* [Given data]
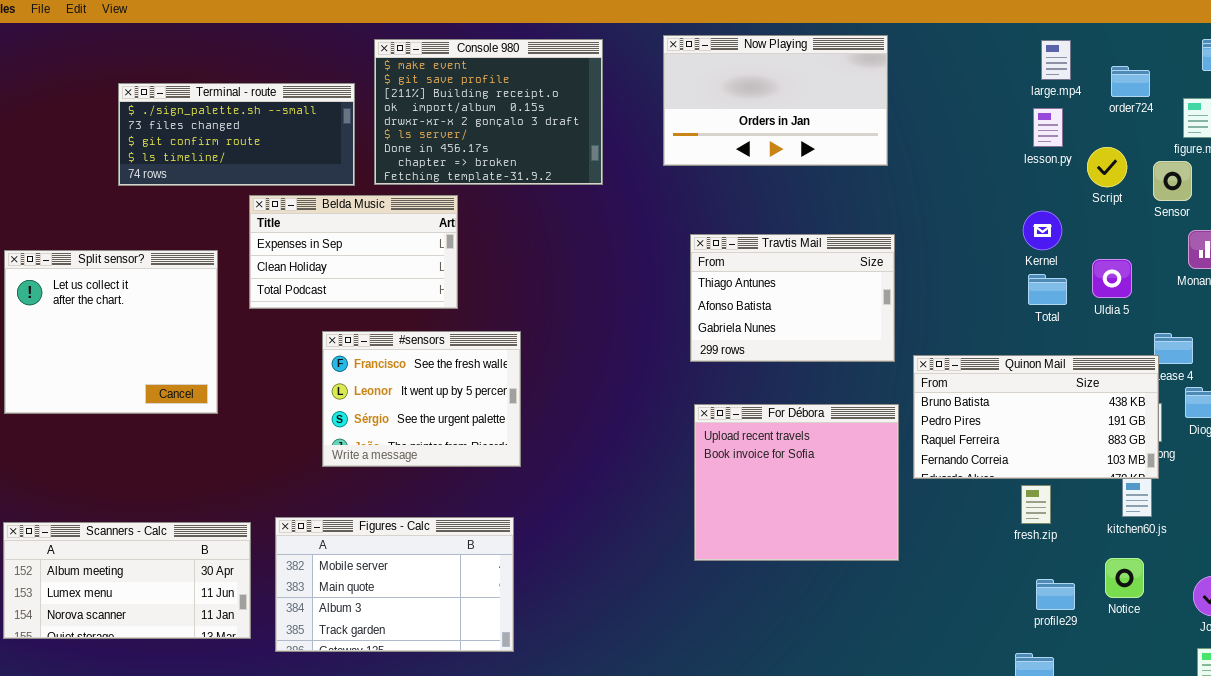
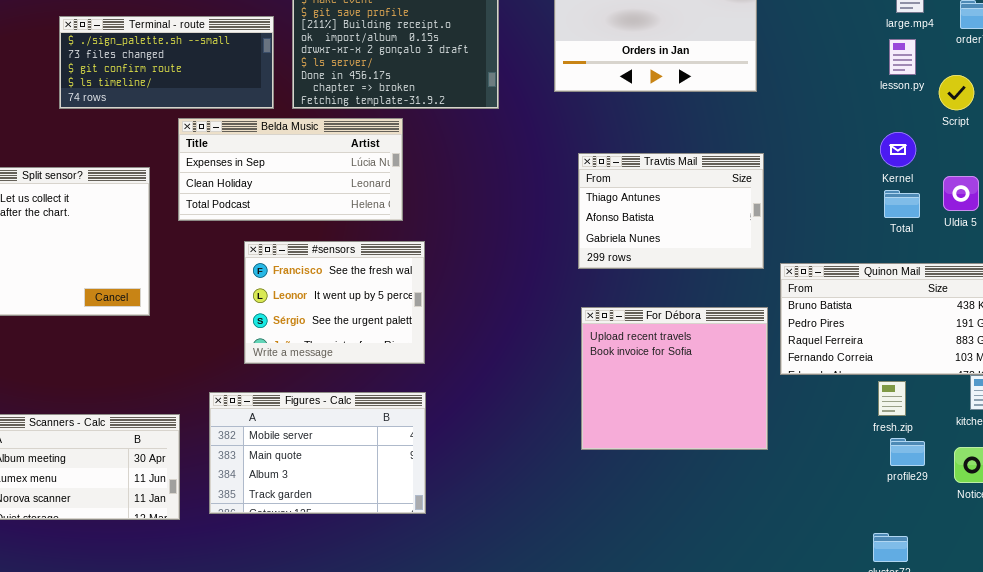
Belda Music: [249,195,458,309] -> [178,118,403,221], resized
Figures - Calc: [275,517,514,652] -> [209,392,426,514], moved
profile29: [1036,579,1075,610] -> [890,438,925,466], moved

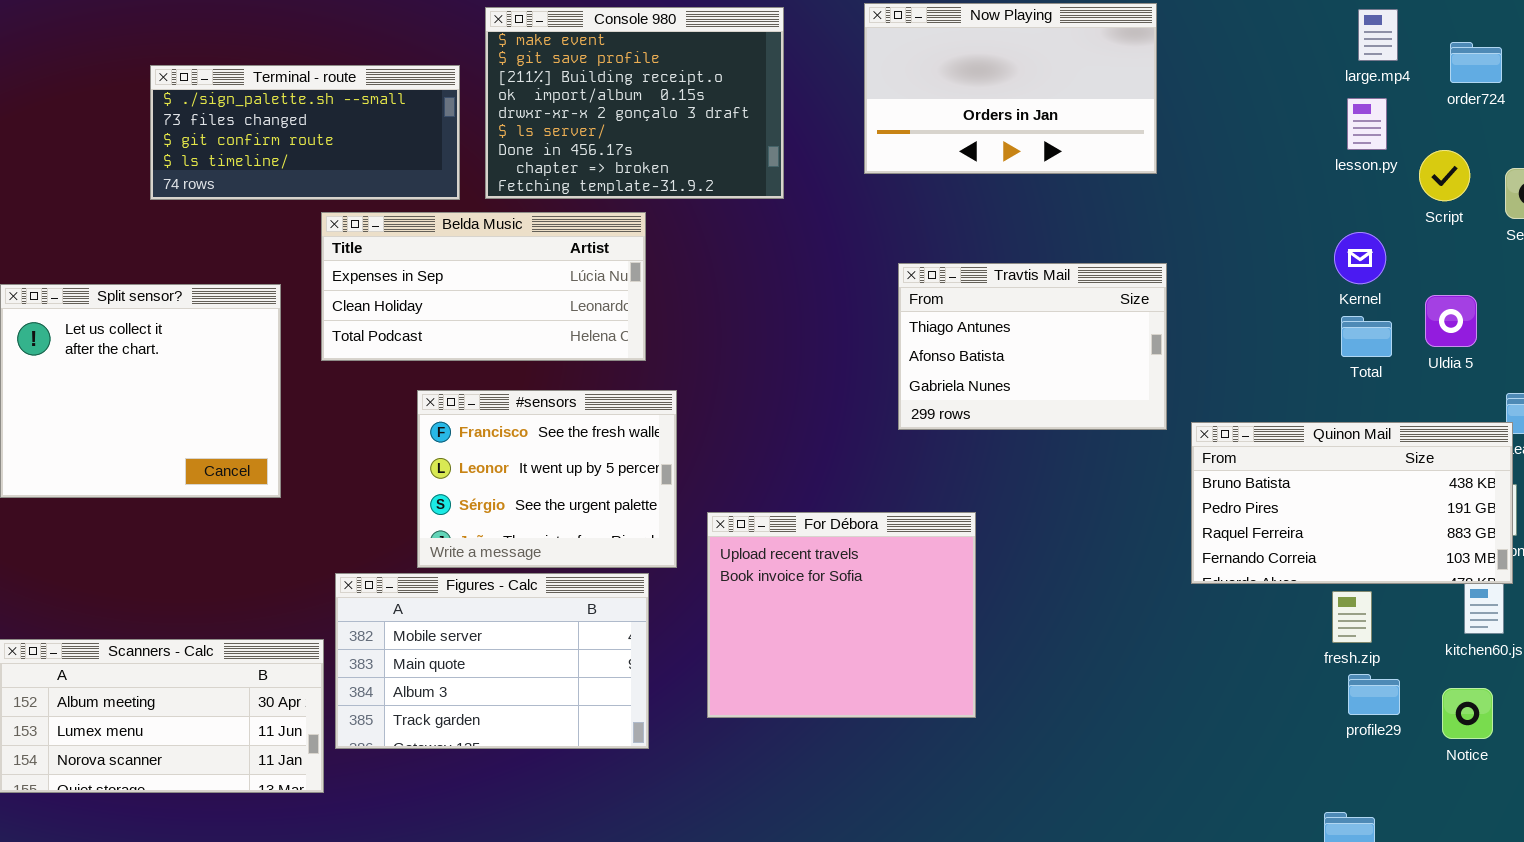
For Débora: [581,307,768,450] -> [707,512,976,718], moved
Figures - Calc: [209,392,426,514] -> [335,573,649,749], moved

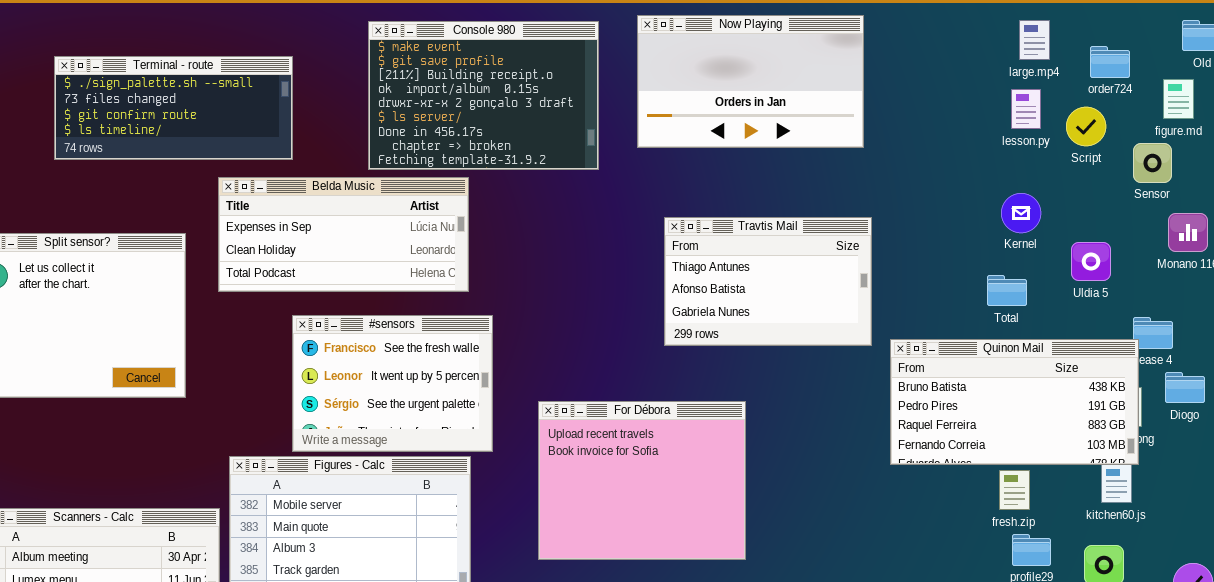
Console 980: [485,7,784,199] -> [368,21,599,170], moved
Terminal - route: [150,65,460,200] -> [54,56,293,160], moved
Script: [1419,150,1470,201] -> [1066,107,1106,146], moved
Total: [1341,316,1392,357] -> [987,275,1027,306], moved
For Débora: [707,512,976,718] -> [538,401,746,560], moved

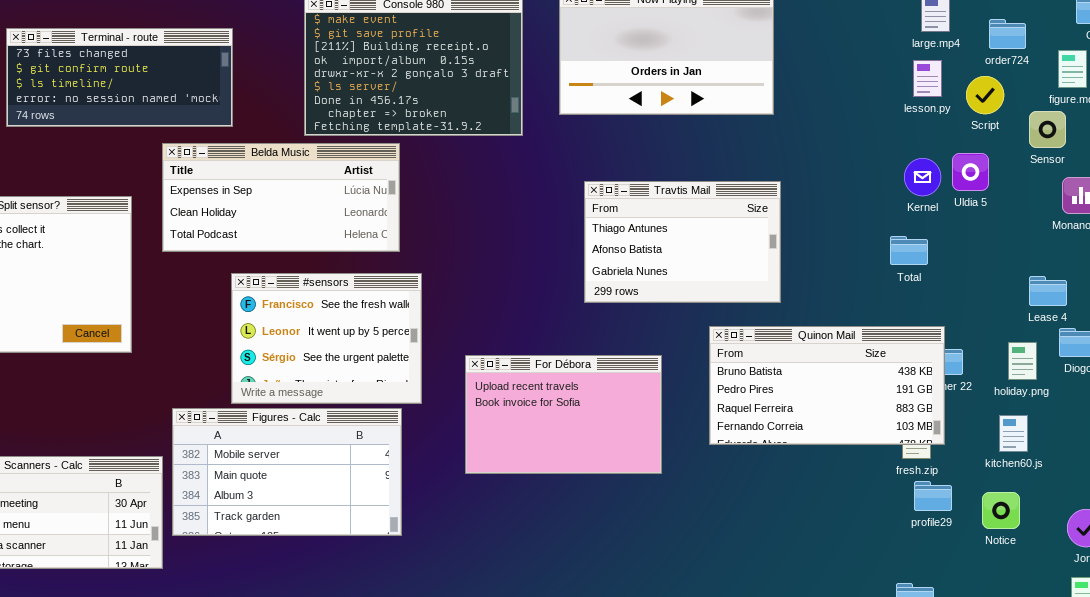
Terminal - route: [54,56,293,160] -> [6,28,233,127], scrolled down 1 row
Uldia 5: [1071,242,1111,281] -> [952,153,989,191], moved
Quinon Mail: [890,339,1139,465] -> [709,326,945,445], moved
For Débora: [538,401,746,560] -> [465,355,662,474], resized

* [Goal of the exercise] Your answer must consist only of the lines from the one with "Terminal - route: [54,56,293,160]" through the final line of the entries, each retyped exactly.

* [Task solution]
Terminal - route: [54,56,293,160] -> [6,28,233,127], scrolled down 1 row
Uldia 5: [1071,242,1111,281] -> [952,153,989,191], moved
Quinon Mail: [890,339,1139,465] -> [709,326,945,445], moved
For Débora: [538,401,746,560] -> [465,355,662,474], resized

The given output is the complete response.